[Material supplied]:
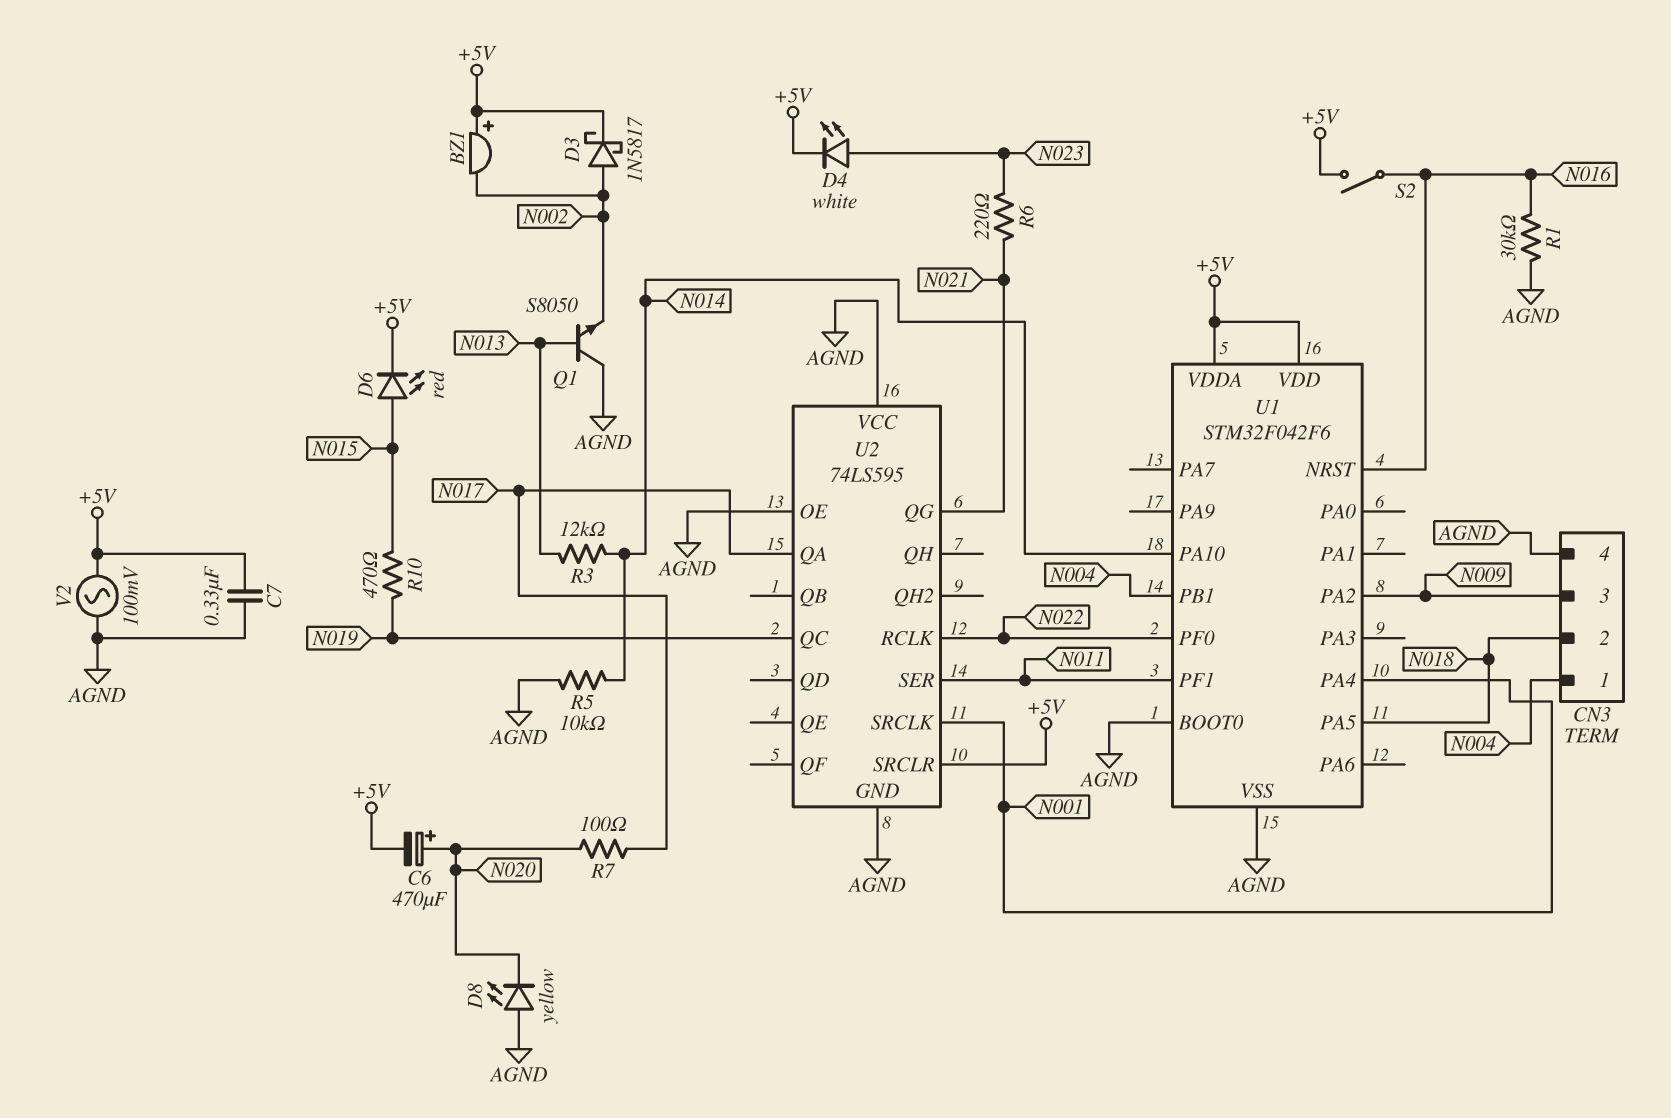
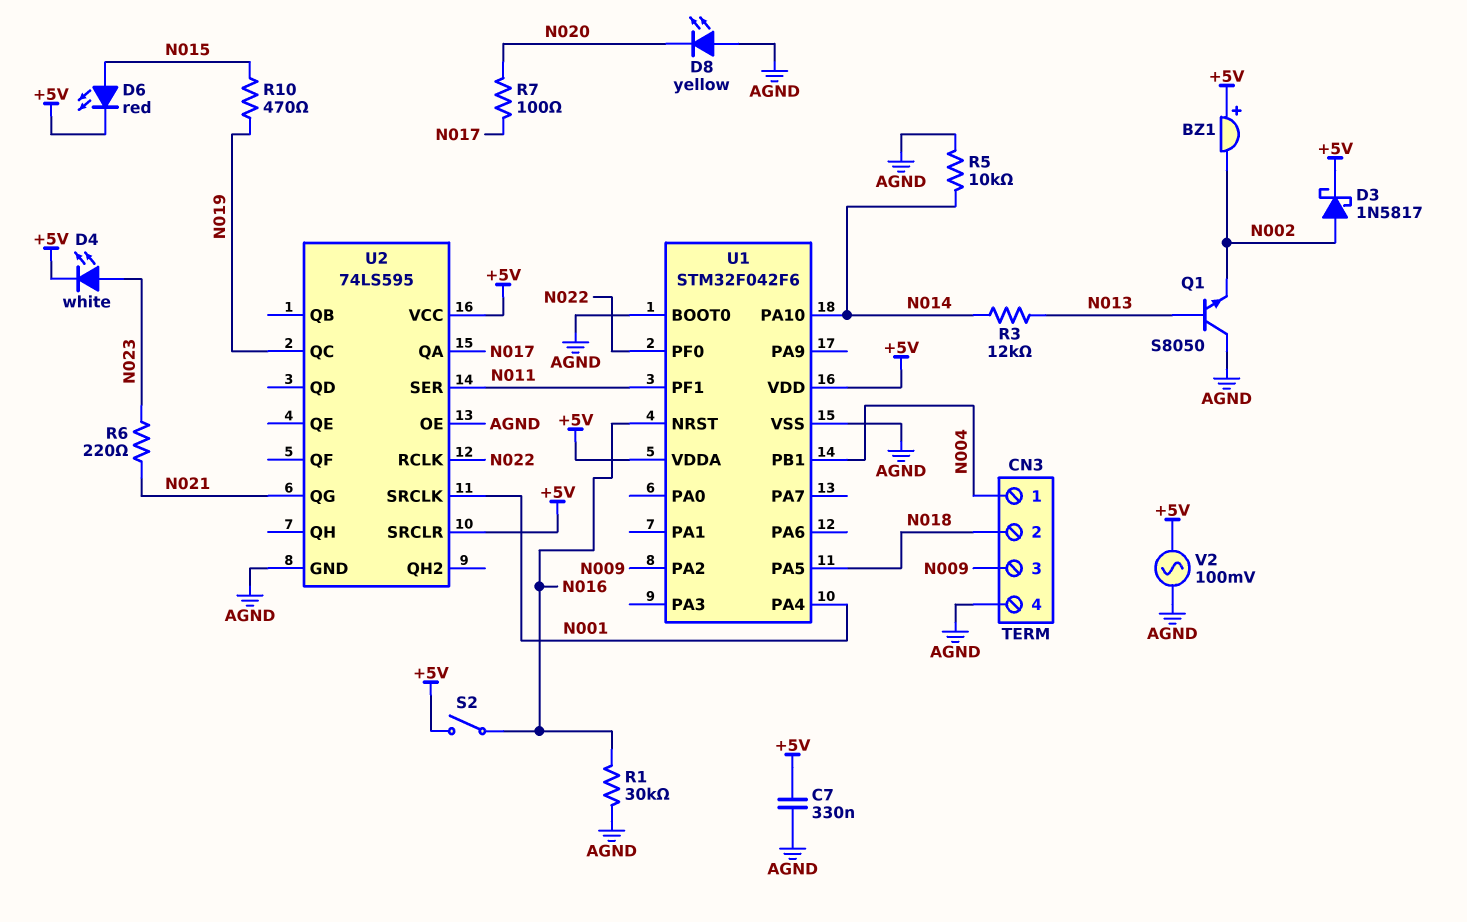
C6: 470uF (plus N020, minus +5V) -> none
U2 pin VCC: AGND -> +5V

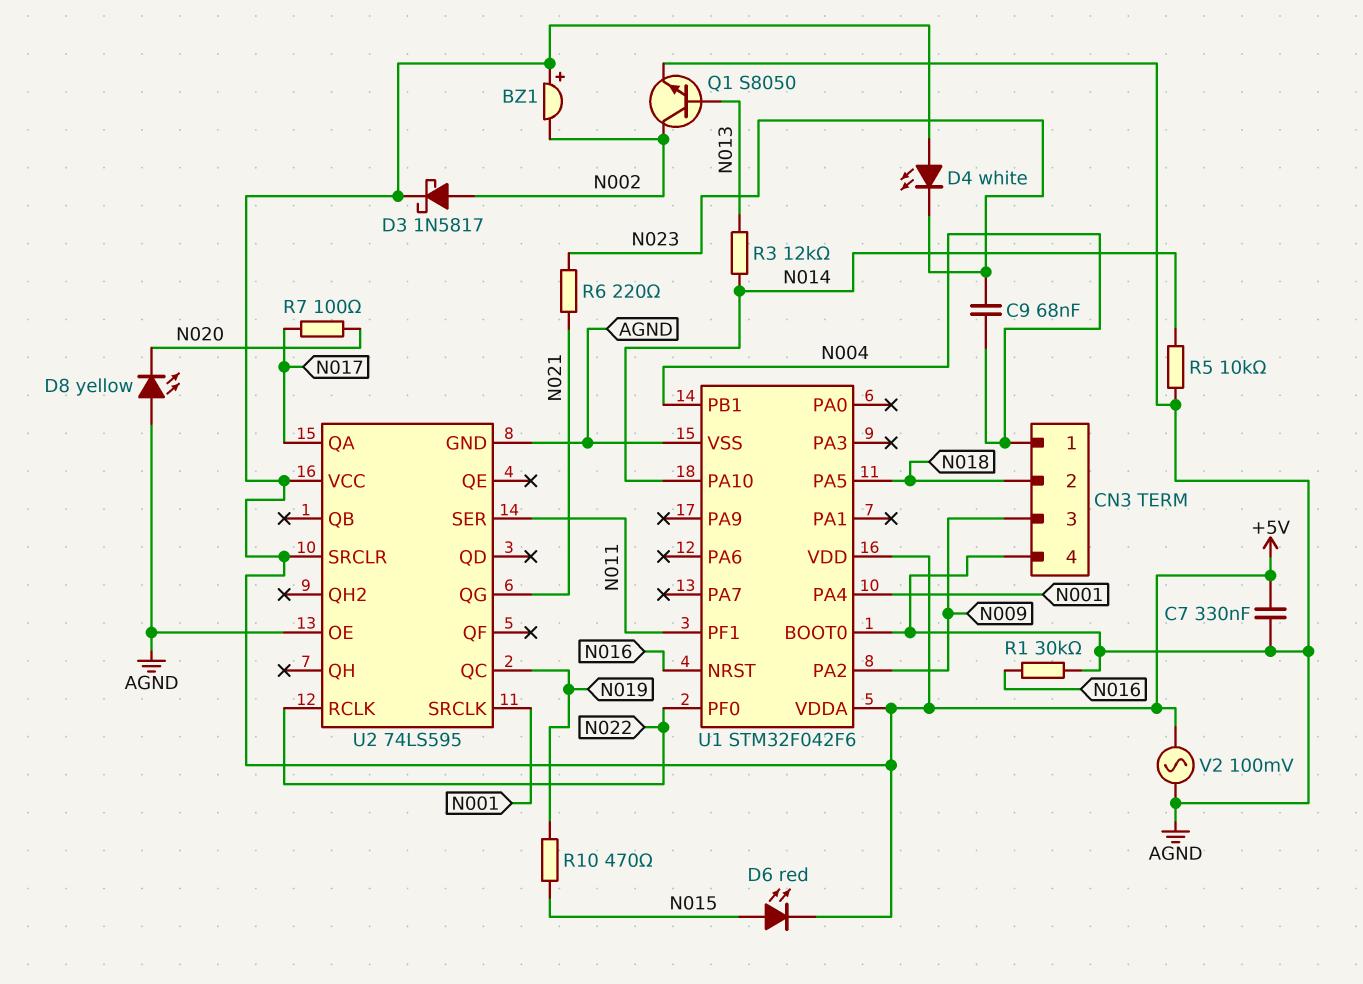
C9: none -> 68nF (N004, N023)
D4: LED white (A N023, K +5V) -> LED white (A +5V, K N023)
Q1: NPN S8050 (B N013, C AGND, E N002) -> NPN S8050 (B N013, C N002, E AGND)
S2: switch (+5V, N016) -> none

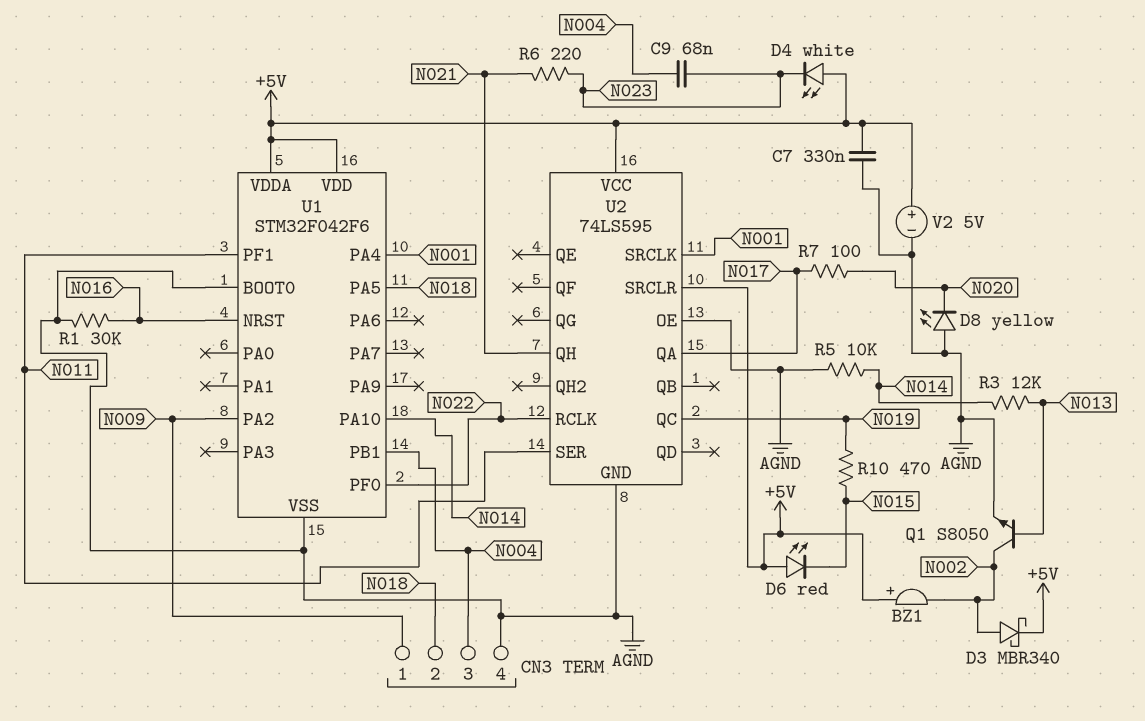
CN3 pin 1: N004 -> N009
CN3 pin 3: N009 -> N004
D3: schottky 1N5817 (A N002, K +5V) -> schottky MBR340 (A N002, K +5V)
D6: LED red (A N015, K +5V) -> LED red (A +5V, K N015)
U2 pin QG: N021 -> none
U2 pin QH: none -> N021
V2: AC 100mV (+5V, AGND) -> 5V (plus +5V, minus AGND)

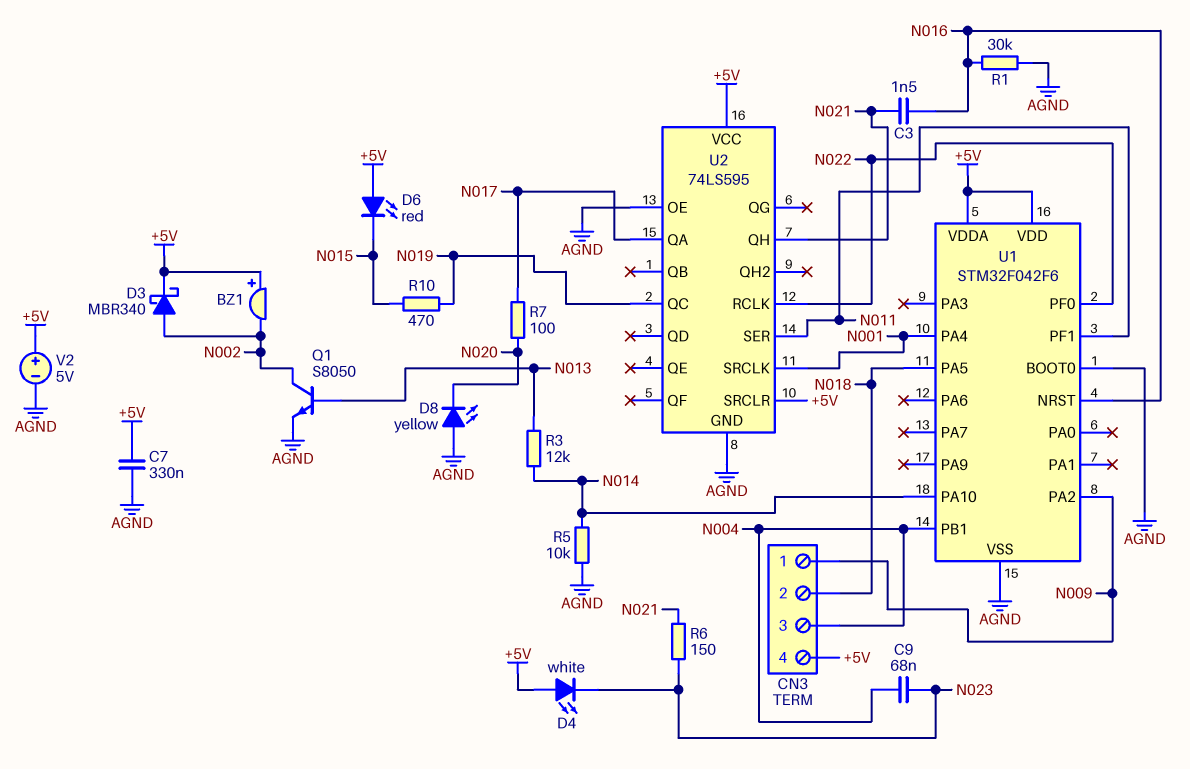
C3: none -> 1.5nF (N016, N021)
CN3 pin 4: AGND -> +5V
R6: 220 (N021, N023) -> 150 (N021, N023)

[What you will do]:
Repeat only the lines running from the line that contains "C3: none -> 1.5nF (N016, N021)" through the last line above, inclusive.

[Written solution]:
C3: none -> 1.5nF (N016, N021)
CN3 pin 4: AGND -> +5V
R6: 220 (N021, N023) -> 150 (N021, N023)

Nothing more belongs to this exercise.